* **WORK TO BE COMPLETED**
Retype exactly the lines from the one containing "white pyramid: 9 -> 6" through the last line of the records below, including both, and leave out any pictures.

____

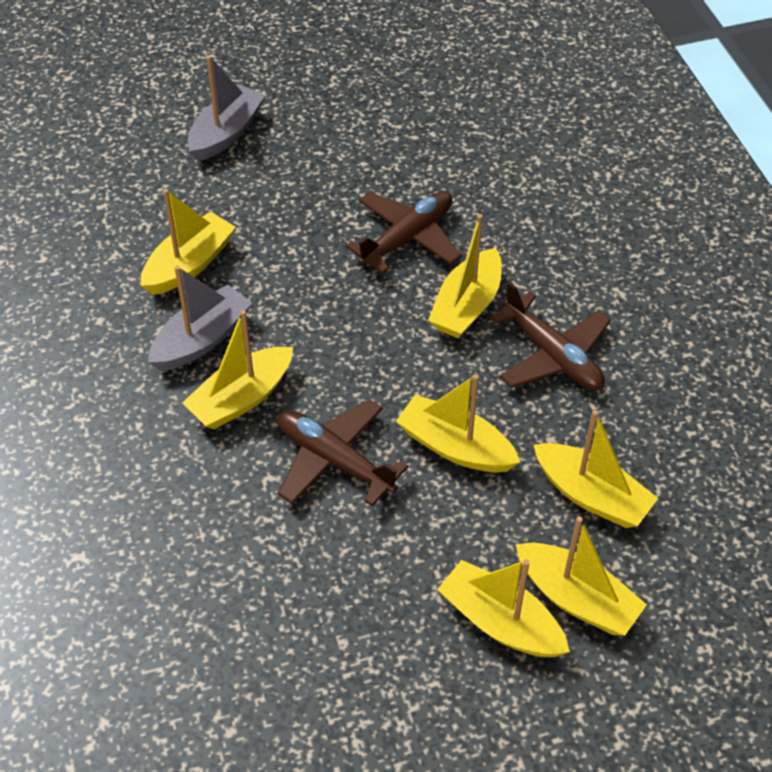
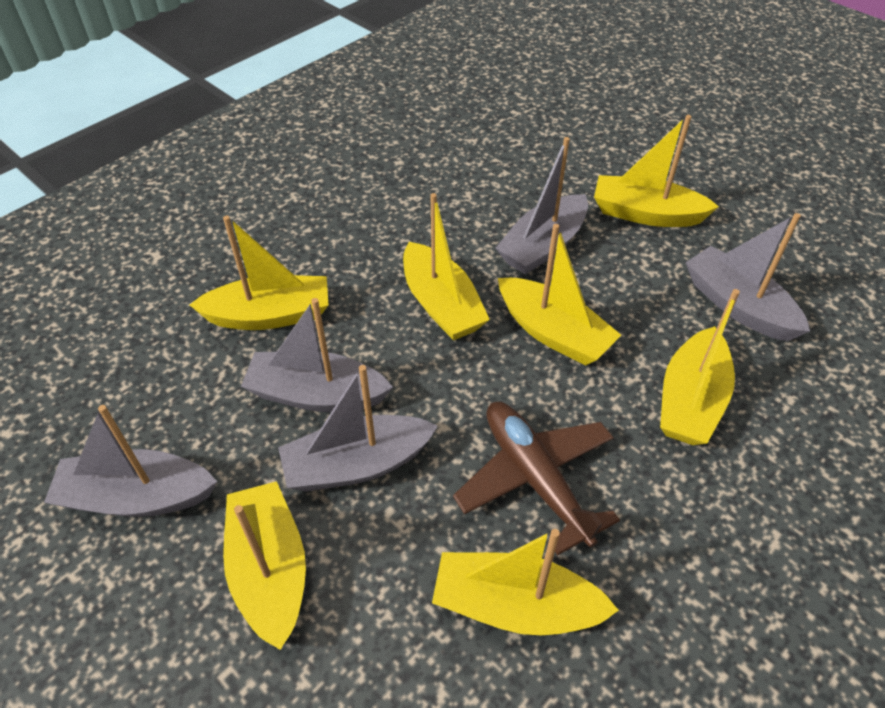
brown plane: 3 -> 1
grey boat: 2 -> 5

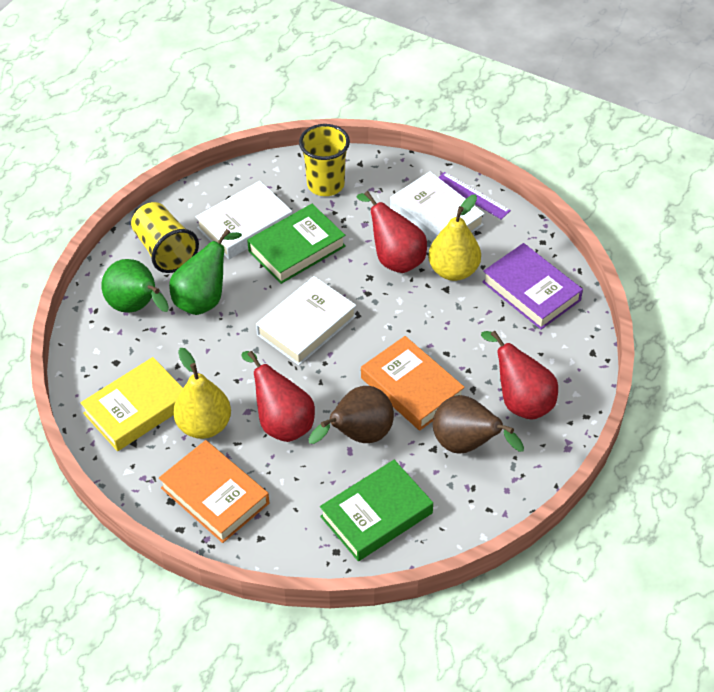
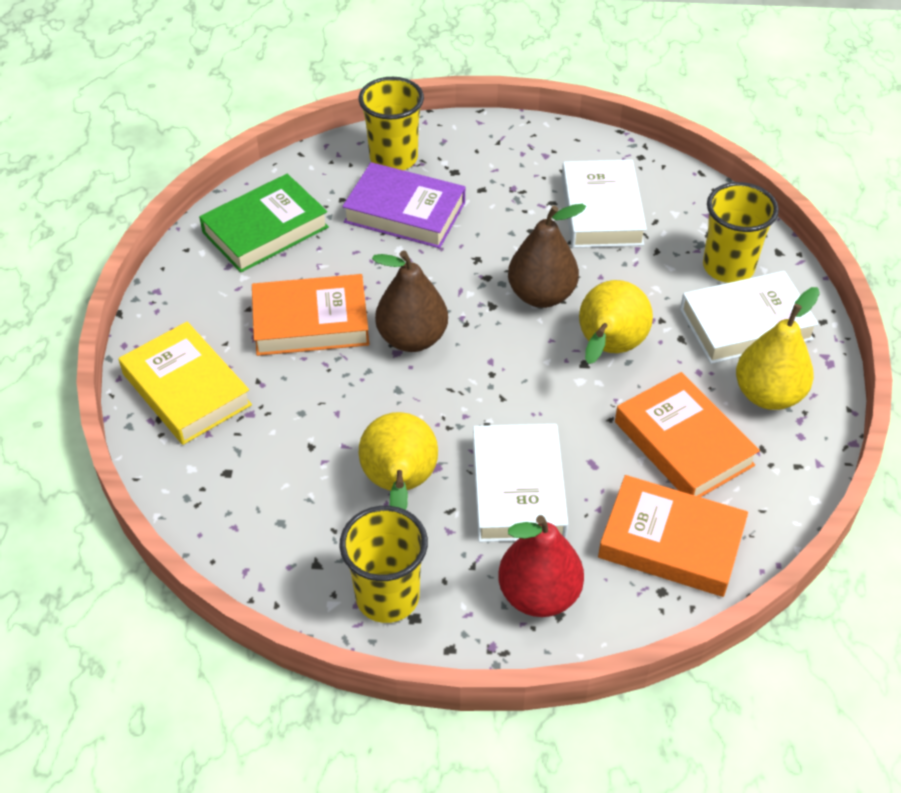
green book: 2 -> 1
green pear: 2 -> 0
orange book: 2 -> 3
purple ruler: 1 -> 0
red pear: 3 -> 1
yellow cup: 2 -> 3
yellow pear: 2 -> 3

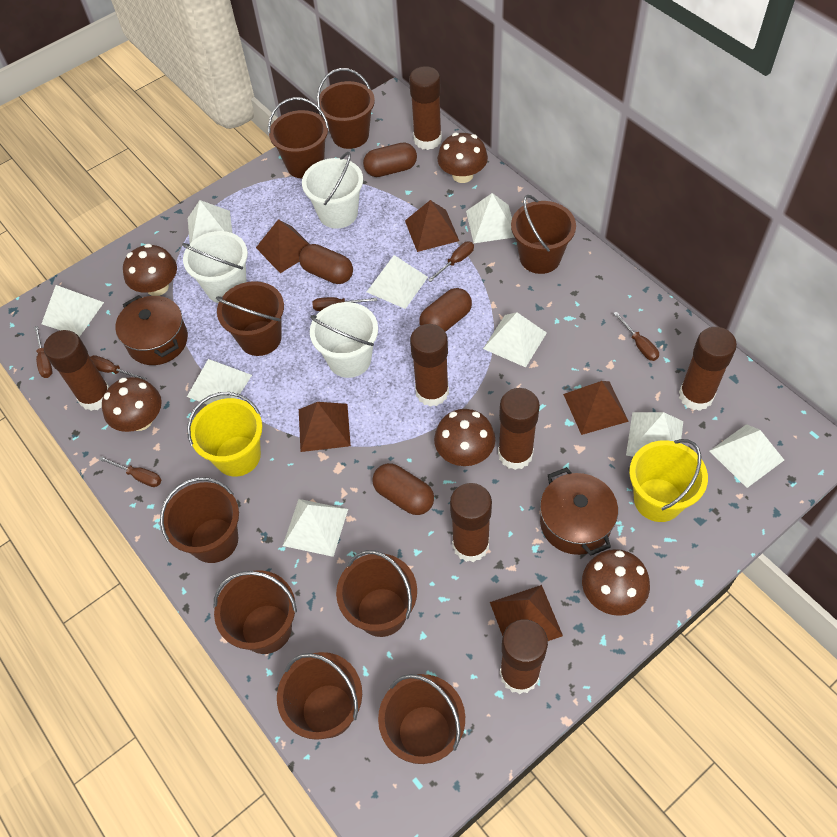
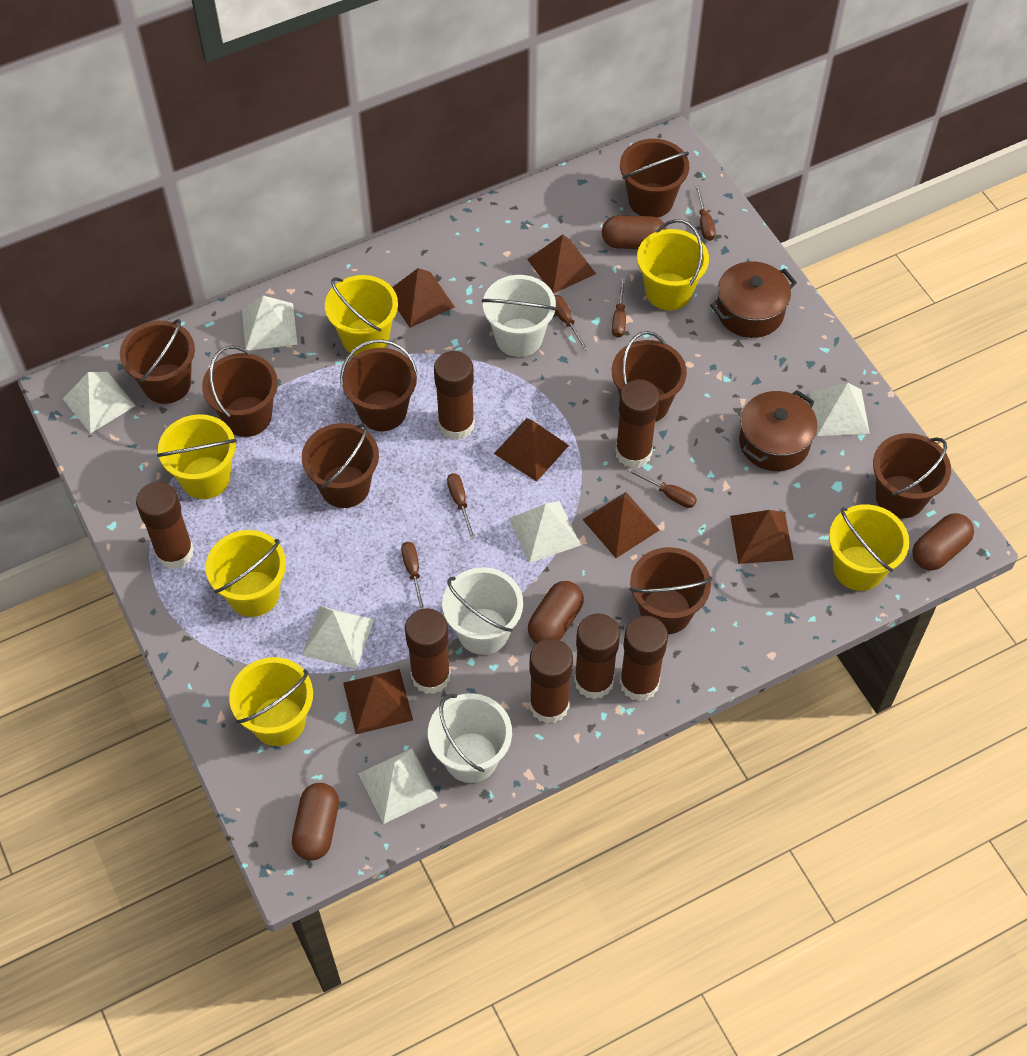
brown bucket: 9 -> 8
brown mushroom: 5 -> 0
brown pyramid: 5 -> 6
white pyramid: 9 -> 6
yellow bucket: 2 -> 6

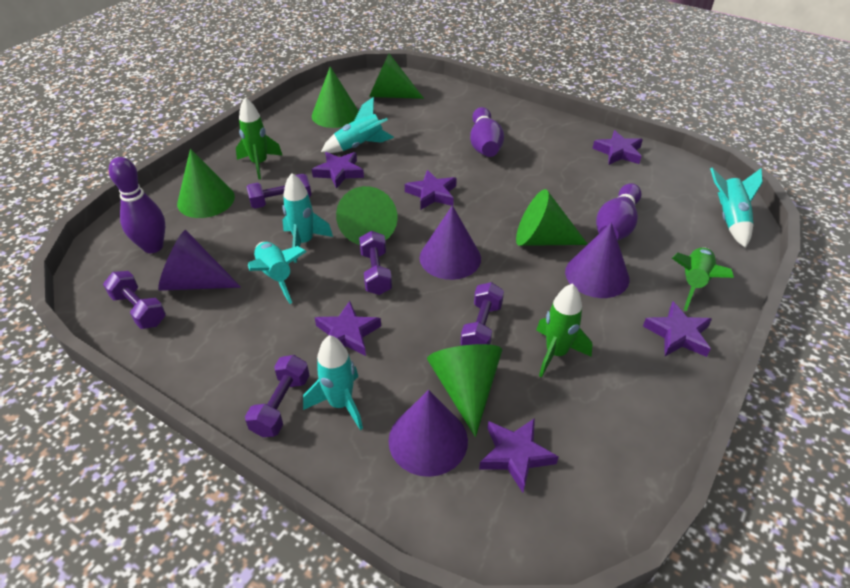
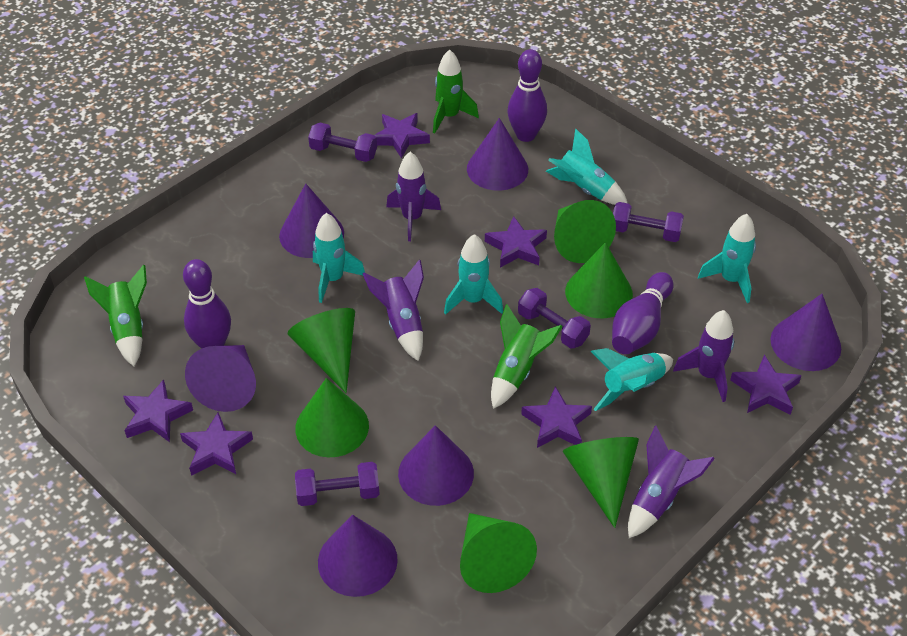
purple cone: 4 -> 6
purple dumbbell: 5 -> 4
purple rocket: 0 -> 4

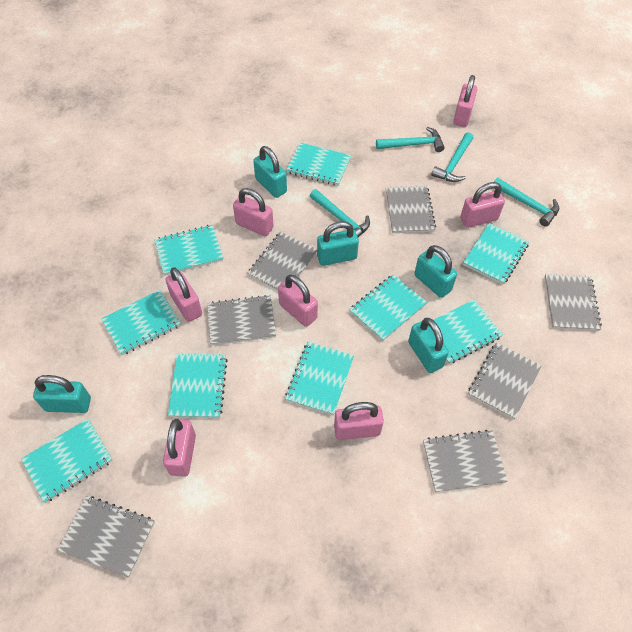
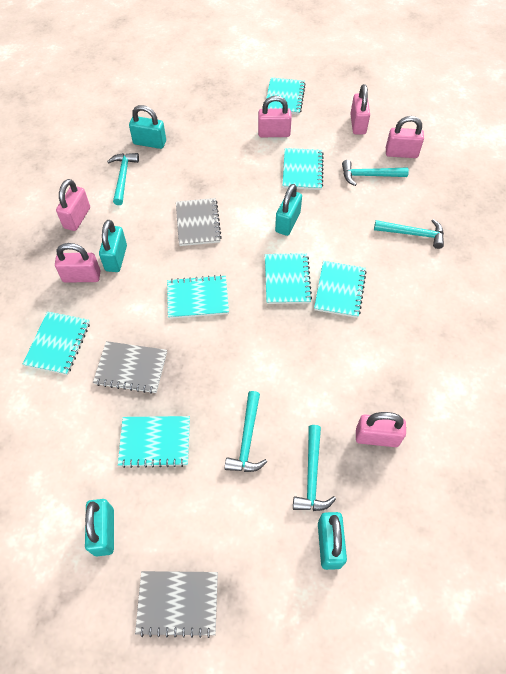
grey notebook: 7 -> 3
pink padlock: 7 -> 6
turquoise hammer: 4 -> 5
turquoise notebook: 9 -> 7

____

* **ANSWER AREA**
white pyramid: 9 -> 6
yellow bucket: 2 -> 6

purple cone: 4 -> 6
purple dumbbell: 5 -> 4
purple rocket: 0 -> 4

grey notebook: 7 -> 3
pink padlock: 7 -> 6
turquoise hammer: 4 -> 5
turquoise notebook: 9 -> 7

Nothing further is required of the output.